# TASK TO CARRY OUT
Set down all of the data that follows word for word, without the images.
---- SUPPLIED MATERIAL
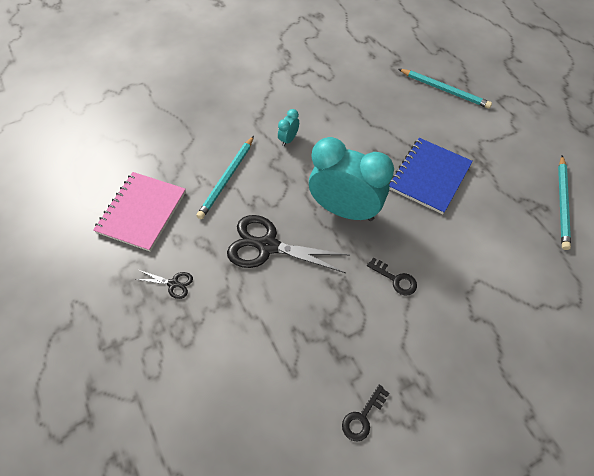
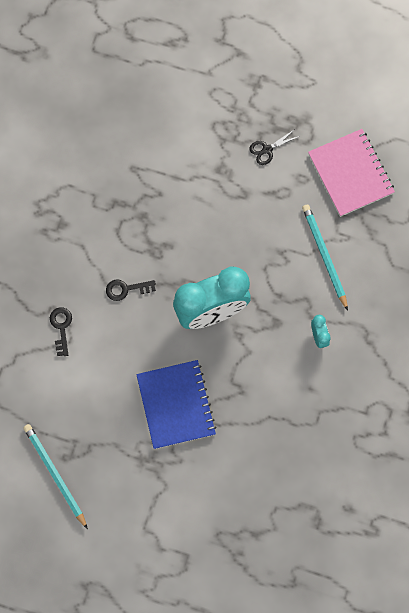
camera: 135 degrees right, 15 degrees up
(268, 246) = (235, 232): black scissors -> none
(362, 417) = (70, 182): black key -> black key (61, 327)
(444, 90) = (243, 523): turquoise pencil -> none

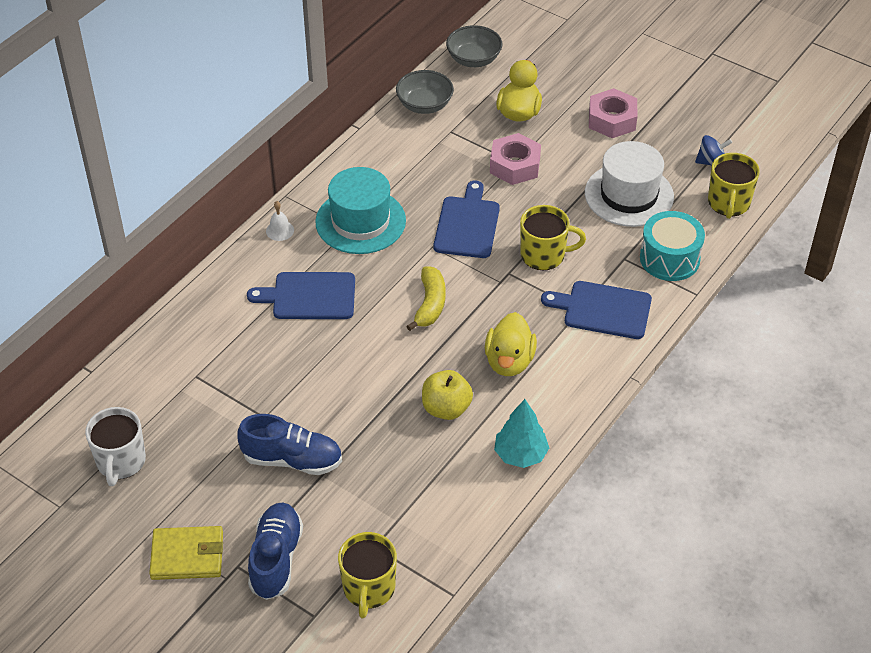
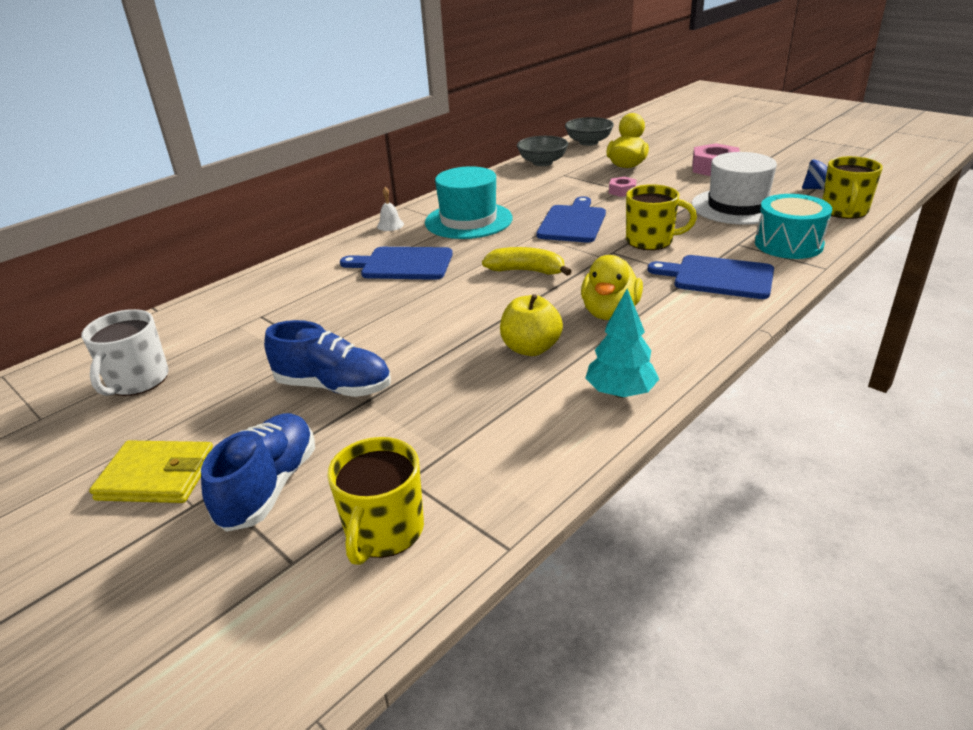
camera: 10 degrees right, 15 degrees down
(430, 304) = (526, 271): yellow banana -> yellow banana turned 90 degrees counterclockwise
(515, 165) = (622, 191): pink nut -> pink nut, size x0.55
--------
# FINISHED EXERCISE
camera: 135 degrees right, 15 degrees up
(268, 246) = (235, 232): black scissors -> none
(362, 417) = (70, 182): black key -> black key (61, 327)
(444, 90) = (243, 523): turquoise pencil -> none

camera: 10 degrees right, 15 degrees down
(430, 304) = (526, 271): yellow banana -> yellow banana turned 90 degrees counterclockwise
(515, 165) = (622, 191): pink nut -> pink nut, size x0.55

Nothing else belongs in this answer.